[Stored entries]
○ ○ ○

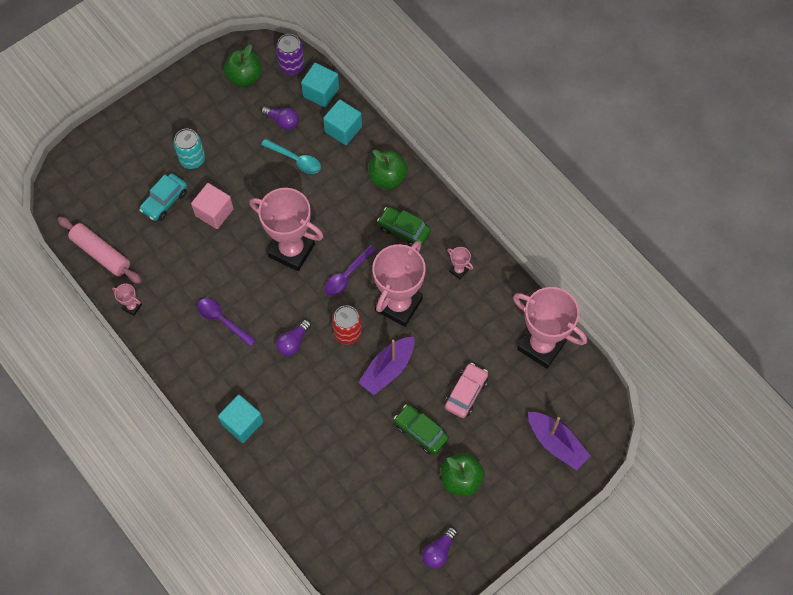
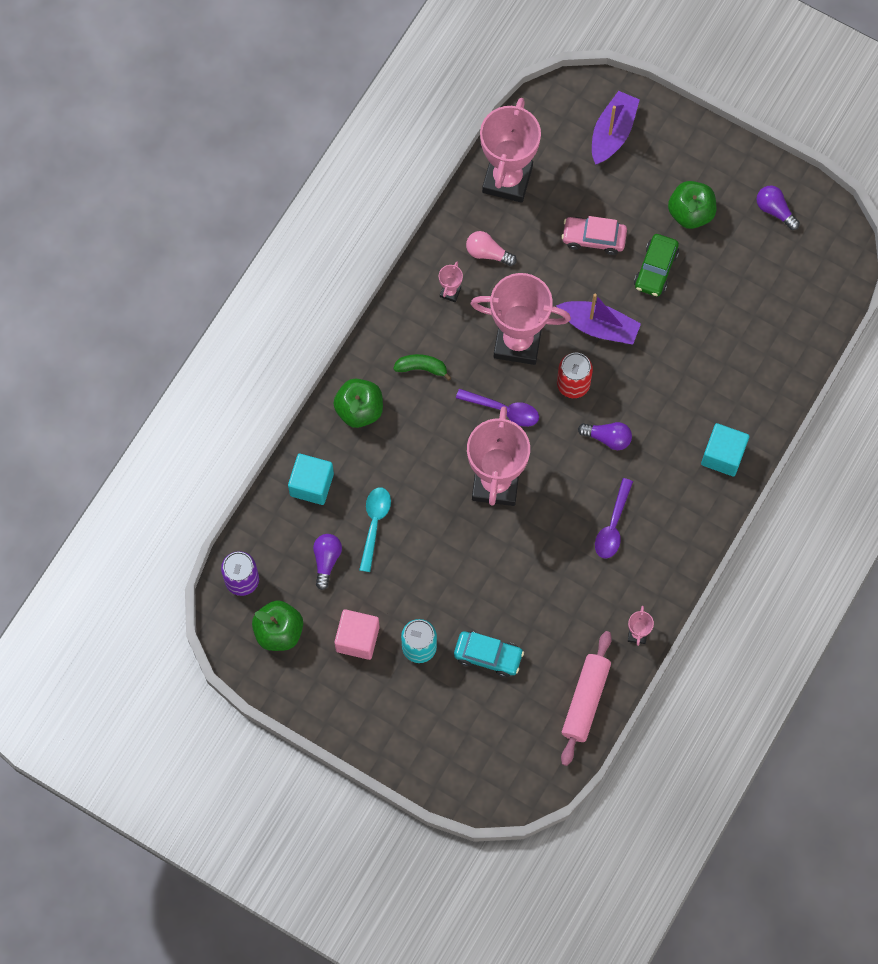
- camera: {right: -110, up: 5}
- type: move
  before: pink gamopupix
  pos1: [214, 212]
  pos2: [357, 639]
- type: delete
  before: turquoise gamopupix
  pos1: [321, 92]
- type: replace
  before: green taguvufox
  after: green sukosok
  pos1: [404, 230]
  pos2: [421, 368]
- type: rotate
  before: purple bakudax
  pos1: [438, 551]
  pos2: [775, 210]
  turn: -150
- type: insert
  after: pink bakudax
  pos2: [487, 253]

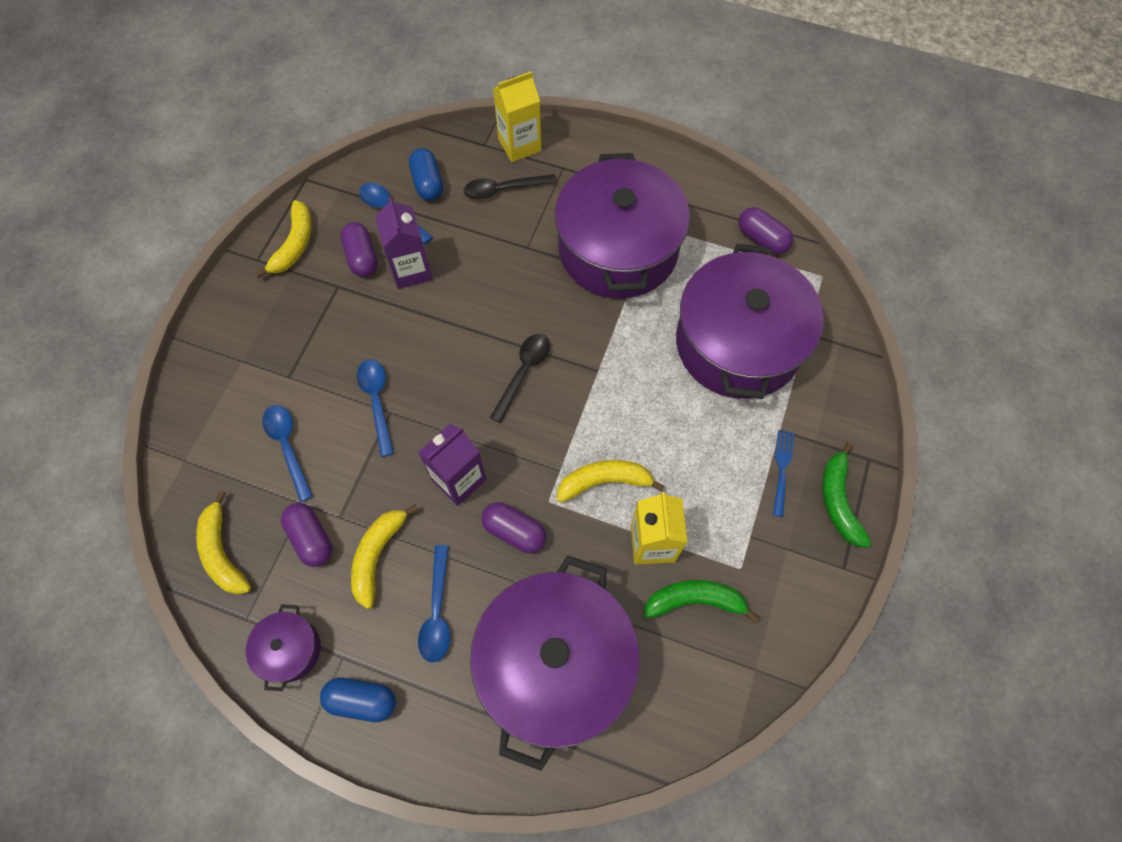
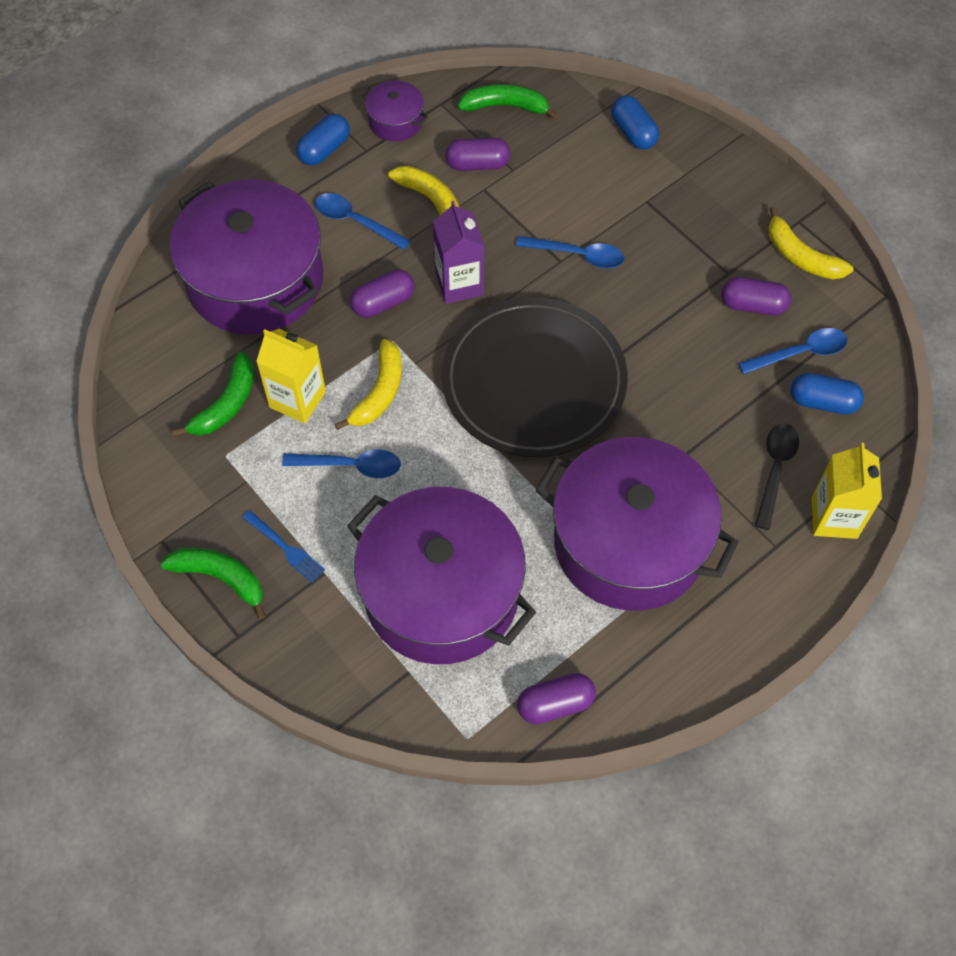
- camera: {right: 120, up: -5}
- type: recolor
  before: yellow sukosok
  after: green sukosok
  pos1: [223, 552]
  pos2: [506, 106]
- type: move
  before: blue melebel
  pos1: [288, 446]
  pos2: [351, 466]
- type: delete
  before:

○ ○ ○

Requirement: Search the entries for "gamopupix" and show every line that has it.

Task result:
  before: pink gamopupix
  before: turquoise gamopupix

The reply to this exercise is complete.